Entries drawn from a collection:

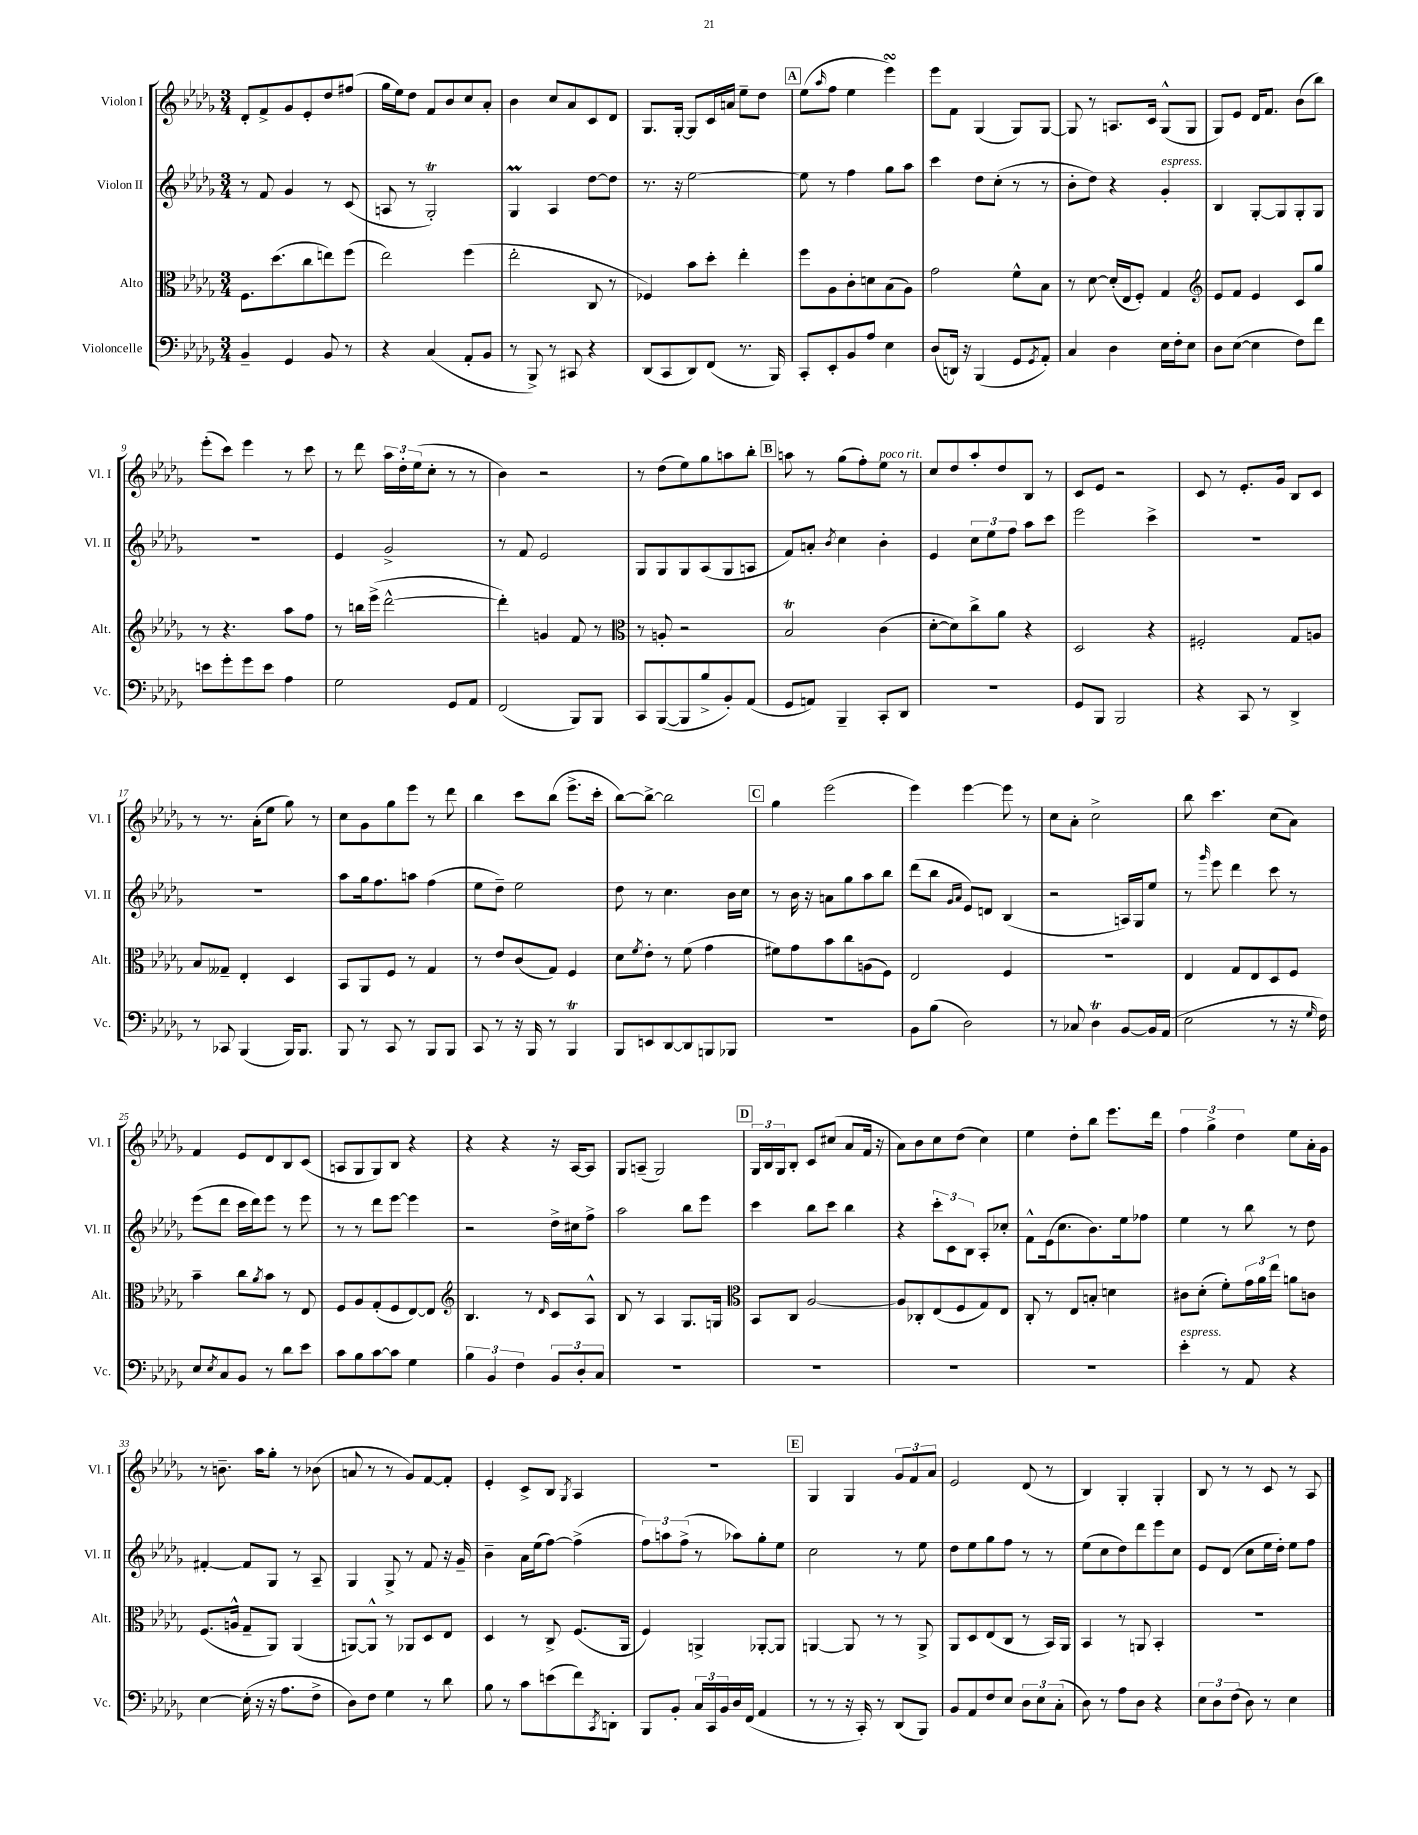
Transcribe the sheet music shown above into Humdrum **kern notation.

**kern	**kern	**kern	**kern
*staff4	*staff3	*staff2	*staff1
*clefF4	*clefC3	*clefG2	*clefG2
*k[b-e-a-d-g-]	*k[b-e-a-d-g-]	*k[b-e-a-d-g-]	*k[b-e-a-d-g-]
*M3/4	*M3/4	*M3/4	*M3/4
4BB-~/	8.F\L	8r	8d-'/L
.	.	8f/	8f^/
.	(8.dd-\	.	.
4GG-/	.	4g-/	8g-/
.	8cc\	.	8e-'/
8BB-/	8ee\)	8r	8dd-/
8r	(8ff\J	(8c/	(8ff#/J
=	=	=	=
4r	2ee-\)	8A/	16gg-\LL
.	.	.	16ee-\J)
.	.	8r	8dd-\J
(4C/	.	2G-'/)	8f/L
.	.	.	8b-/
8AA-'/L	(4ff\	.	8cc/
8BB-/J	.	.	8a-'/J
=	=	=	=
8r	2ee-'\	4G-/	4b-\
8BBB-^/)	.	.	.
8r	.	4A-/	8cc/L
8CC#/	.	.	8a-/
4r	8C/	[8dd-\L	8c/
.	8r	8dd-\]J	8d-/J
=	=	=	=
(8DD-/L	4F-/)	8.r	8.G-/L
8CC/	.	.	.
.	.	16r	[16G-'/Jk
8DD-/)	8b-\L	[2ee-\	8G-/]L
(8FF/J	8dd-'\J	.	16c/L
.	.	.	16a/JJ
8.r	4ee-'\	.	8ee-~\L
.	.	.	8dd-\J
16BBB-/)	.	.	.
=	=	=	=
8CC'/L	8ff\L	8ee-\]	(8ee-\L
.	.	.	16qqaa-/
8EE-'/	8A-\	8r	8ff\J
8BB-/	8c'\	4ff\	4ee-\
8A-/J	8d\	.	.
4E-\	(8B-\	8gg-\L	4eee-\)
.	8A-\J)	8aa-\J	.
=	=	=	=
(8D-/L	2g-\	4ccc\	8eee-\L
16DD/Jk)	.	.	8f\J
16r	.	.	.
(4BBB-/	.	8dd-\L	(4G-/
.	.	(8cc'\J	.
8GG-/L	8f^^\L	8r	8G-/L)
8qGG-/	.	.	.
8AA-'/J)	8B-\J	8r	[8G-/J
=	=	=	=
4C/	8r	8b-'\L	8G-/]
.	[8d-\	8dd-\J)	8r
4D-\	(16d-'/]LL	4r	8.A/L
.	16E-/J	.	.
.	8F'/J)	.	.
.	.	.	16c/Jk
16E-\LL	4G-/	4g-'/	(8G-^^/L
16F'\J	.	.	.
8E-\J	.	.	8G-/J
=	=	=	=
*	*clefG2	*	*
8D-\L	8e-/L	4B-/	8G-/L)
([8E-\J	8f/J	.	8e-/J
4E-\]	4e-/	[8G-'/L	16d-/LK
.	.	.	8.f/J
.	.	8G-/]	.
8F\L)	8c/L	8G-'/	(8b-\L
8f\J	8gg-/J	8G-/J	8bb-\J)
=	=	=	=
8e\L	8r	2.r	(8eee-'\L
8g-'\	4.r	.	8ccc\J)
8g-\	.	.	4eee-\
8e\J	.	.	.
4A-\	8aa-\L	.	8r
.	8ff\J	.	8ccc\
=	=	=	=
2G-\	8r	4e-/	8r
.	16bb\LL	.	8ddd-\
.	(16eee-^\JJ	.	.
.	[2ddd-^^\	2g-^/	24aa-\LL
.	.	.	24dd-'\
.	.	.	(24ee-\J
.	.	.	8cc'\J
8GG-/L	.	.	8r
8AA-/J	.	.	8r
=	=	=	=
(2FF/	4ddd-'\])	8r	4b-\)
.	.	8f/	.
.	4g/	2e-/	2r
8BBB-/L)	8f/	.	.
8BBB-/J	8r	.	.
=	=	=	=
*	*clefC3	*	*
8CC/L	8r	8G-/L	8r
([8BBB-/	8A'/	8G-/	(8dd-\L
8BBB-/]	2r	8G-/	8ee-\)
8B-^/	.	(8A-/	8gg-\
8BB-'/)	.	8G-/	8aa\
(8AA-/J	.	8A/J	8bb-'\J
=	=	=	=
8GG-/L	2B-/	8f/L)	8aa\
8AA/J)	.	8a'/J	8r
.	.	8qb-/	.
4BBB-~/	.	4cc\	(8gg-\L
.	.	.	8ff'\)
8CC'/L	(4c\	4b-'\	8ee-\J
8DD-/J	.	.	8r
=	=	=	=
2.r	[8d-'\L	4e-/	8cc/L
.	8d-\])	.	8dd-/
.	8cc^\	12cc\L	8aa-'/
.	.	12ee-\	.
.	8a-\J	.	8dd-/
.	.	12ff\J	.
.	4r	8aa-\L	8B-/J
.	.	8ccc\J	8r
=	=	=	=
8GG-/L	2D-/	2eee-\	8c/L
8BBB-/J	.	.	8e-/J
2BBB-/	.	.	2r
.	4r	4ccc^\	.
=	=	=	=
4r	2F#'/	2.r	8c/
.	.	.	8r
8CC/	.	.	8.e-'/L
8r	.	.	.
.	.	.	16g-/Jk
4DD-^/	8G-/L	.	8B-/L
.	8A/J	.	8c/J
=	=	=	=
8r	8B-/L	2.r	8r
8CC-/	8G--~/J	.	8.r
(4BBB-/	4E-'/	.	.
.	.	.	(16a-'\LK
.	.	.	8ee-\J
16BBB-/LK)	4D-/	.	8gg-\)
8.BBB-/J	.	.	.
.	.	.	8r
=	=	=	=
8BBB-/	8BB-/L	8aa-\L	8cc\L
8r	8AA-/	16gg-\k	8g-\
.	.	8.ff\	.
8CC/	8F/J	.	8gg-\
8r	8r	8aa\J	8eee-\J
8BBB-/L	4G-/	(4ff\	8r
8BBB-/J	.	.	8ddd-\
=	=	=	=
8CC/	8r	8ee-\L	4bb-\
8r	8e-/L	8dd-~\J)	.
16r	(8c/	2ee-\	8ccc\L
16BBB-/	.	.	.
8r	8G-/J)	.	(8bb-\J
4BBB-/	4F/	.	8.eee-^\L
.	.	.	16ccc'\Jk
=	=	=	=
8BBB-/L	8d-\L	8dd-\	[8bb-\L)
.	8qf/	.	.
8EE/	8e-'\J	8r	8bb-^\_J
[8DD-/	8r	4.cc\	2bb-\]
8DD-/]	(8f\	.	.
8BBB/	4g-\	.	.
8BBB-/J	.	16b-\LL	.
.	.	16cc\JJ	.
=	=	=	=
2.r	8f#\L)	8r	4gg-\
.	8g-\	16b-\	.
.	.	16r	.
.	8b-\	8a\L	(2eee-\
.	8cc\	8gg-\	.
.	(8A\	8aa-\	.
.	8F\J)	8bb-\J	.
=	=	=	=
8BB-\L	2E-/	(8ddd-\L	4eee-\)
(8B-\J	.	8bb-\J	.
.	.	16qqg-/LL	.
.	.	16qqa-/JJ	.
2D-\)	.	8e-/L)	[4eee-\
.	.	8d/J	.
.	4F/	(4B-/	8eee-\]
.	.	.	8r
=	=	=	=
8r	2.r	2r	8cc\L
8C-/	.	.	8a-'\J
4D-\	.	.	2cc^\
[8BB-/L	.	16A/LL)	.
.	.	16G-/J	.
16BB-/]L	.	8ee-/J	.
(16AA-/JJ	.	.	.
=	=	=	=
2E-\	4E-/	8r	8bb-\
.	.	16qqggg-/	.
.	.	8eee-\	4.ccc\
.	8G-/L	4ddd-\	.
.	8E-/	.	.
8r	8D-/	8ccc\	(8cc\L
16r	8F/J	8r	8a-\J)
16qqG-/	.	.	.
16F\)	.	.	.
=	=	=	=
8E-/L	4b-~\	(8eee-\L	4f/
8qE-/	.	.	.
8C/	.	8ddd-\J	.
8BB-/J	8cc\L	16ccc\LL	8e-/L
.	.	16ddd-\J)	.
.	8qa-/	.	.
8r	8b-\J	8eee-\J	8d-/
8d-\L	8r	8r	8B-/
8e-\J	8E-/	8eee-\	(8c/J
=	=	=	=
8c\L	8F/L	8r	8A/L
8B-\	8A-/	8r	8G-/
[8c\	(8G-'/	8ddd-\L	8G-/)
8c\]J	8F/	[8eee-\J	8B-/J
4G-\	[8E-/)	4eee-\]	4r
.	8E-/]J	.	.
=	=	=	=
*	*clefG2	*	*
6B-\	4.B-/	2r	4r
6BB-/	.	.	.
.	.	.	4r
6F\	.	.	.
.	8r	.	.
.	16qqd-/	.	.
12BB-/L	8c/L	16dd-^\LL	16r
.	.	16cc#\J	[16A-/LK
12D-'/	.	.	.
.	8A-^^/J	8ff^\J	8A-/]J
12C/J	.	.	.
=	=	=	=
2.r	8B-/	2aa-\	8G-/L
.	8r	.	(8A~/J
.	4A-/	.	2G-/)
.	8.G-/L	8bb-\L	.
.	.	8eee-\J	.
.	16G/Jk	.	.
=	=	=	=
*	*clefC3	*	*
2.r	8BB-/L	4ccc\	24G-/LL
.	.	.	24B-/
.	.	.	24G-/J
.	8C/J	.	8B-'/J
.	[2A-/	8bb-\L	8c/L
.	.	8ccc\J	(8cc#/J
.	.	4bb-\	8a-/L
.	.	.	16f/Jk
.	.	.	16r
=	=	=	=
2.r	8A-/]L	4r	8a-\L)
.	8C-'/	.	8b-\
.	(8E-/	12ccc'\L	8cc\
.	.	12c\	.
.	8F/	.	(8dd-\J
.	.	12B-\J	.
.	8G-/)	8A-'/L	4cc\)
.	8E-/J	8cc-'/J	.
=	=	=	=
2.r	8C'/	8f^^\L	4ee-\
.	8r	(16e-\k	.
.	.	8.cc\	.
.	8E-/L	.	8dd-'\L
.	8B'/J	8.b-\)	8bb-\J
.	4d\	.	8.eee-\L
.	.	16ee-\k	.
.	.	8ff-\J	.
.	.	.	16ddd-\Jk
=	=	=	=
4e-'\	8c#\L	4ee-\	6ff\
.	(8d-'\J	.	.
.	.	.	6gg-^\
8r	8f'\L)	8r	.
.	.	.	6dd-\
8AA-/	24g-\L	8bb-\	.
.	24a-\	.	.
.	24ee-\JJ	.	.
4r	8a\L	8r	8ee-\L
.	8c\J	8dd-\	16a-'\L
.	.	.	16g-\JJ
=	=	=	=
[4E-\	(8.F/L	[4f#'/	8r
.	.	.	8.b~\
.	16A^^/Jk	.	.
(16E-'\]	8G-~/L	8f#/]L	.
16r	.	.	16aa-\LK
16r	8AA-/J)	8G-/J	8gg-'\J
8.A-\L	.	.	.
.	(4AA-/	8r	8r
8F^\J	.	8A-~/	(8b-\
=	=	=	=
8D-\L)	[8AA/L)	4G-/	8a/
8F\J	8AA^^/]J	.	8r
4G-\	8r	8G-^/	8r
.	8AA-/L	8r	8g-/L)
8r	8D-/	8f/	[8f/
8d-\	8E-/J	16r	8f'/]J
.	.	16g-~/	.
=	=	=	=
8B-\	4D-/	4b-~\	4e-'/
8r	.	.	.
8c\L	8r	16a-\LL	8c^/L
.	.	(16ee-\J	.
(8e\	8C^/	[8ff\J)	8B-/J
.	.	.	8qG-/
8f\)	(8.F/L	(4ff^\]	4A-/
8qCC/	.	.	.
8DD'\J	.	.	.
.	16AA-/Jk	.	.
=	=	=	=
8BBB-/L	4F/)	12ff\L)	2.r
.	.	12aa\	.
8BB-'/J	.	.	.
.	.	(12ff^\J	.
24C/LL	4AA^/	8r	.
24CC/	.	.	.
24BB-/	.	.	.
16D-/	.	8aa-\L)	.
(16FF/JJ	.	.	.
4AA-/	[8AA-'/L	8gg-'\	.
.	8AA-/]J	8ee-\J	.
=	=	=	=
8r	[4AA/	2cc\	4G-/
8r	.	.	.
16r	8AA/]	.	4G-/
16CC'/)	.	.	.
8r	8r	.	.
(8DD-/L	8r	8r	12g-/L
.	.	.	12f/
8BBB-/J)	8AA^/	8ee-\	.
.	.	.	12a-/J
=	=	=	=
8BB-/L	8AA-/L	8dd-\L	2e-/
8AA-/	8D-/	8ee-\	.
8F/	(8E-/	8gg-\	.
8E-/J	8C/J	8ff\J	.
12D-\L	8r	8r	(8d-/
12E-\	.	.	.
.	16BB-/LL)	8r	8r
(12C'\J	.	.	.
.	16AA-/JJ	.	.
=	=	=	=
8D-\)	4BB-/	(8ee-\L	4B-/)
8r	.	8cc\	.
8A-\L	8r	8dd-\)	4G-'/
8D-\J	8AA/	8ddd-\	.
4r	4BB-'/	8eee-\	4G-'/
.	.	8cc\J	.
=	=	=	=
12E-\L	2.r	8e-/L	8B-/
12D-\	.	.	.
.	.	(8d-/J	8r
(12F\J	.	.	.
8D-\)	.	8cc\L	8r
8r	.	16ee-\L	8c/
.	.	16dd-'\JJ)	.
4E-\	.	8ee-\L	8r
.	.	8ff\J	8A-/
==	==	==	==
*-	*-	*-	*-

WHAT IS BEING ASKED
Copy out each line of the rows above that contains the string "kern".

RESPONSE TO THE TASK
Transcribe the sheet music shown above into Humdrum **kern notation.
**kern	**kern	**kern	**kern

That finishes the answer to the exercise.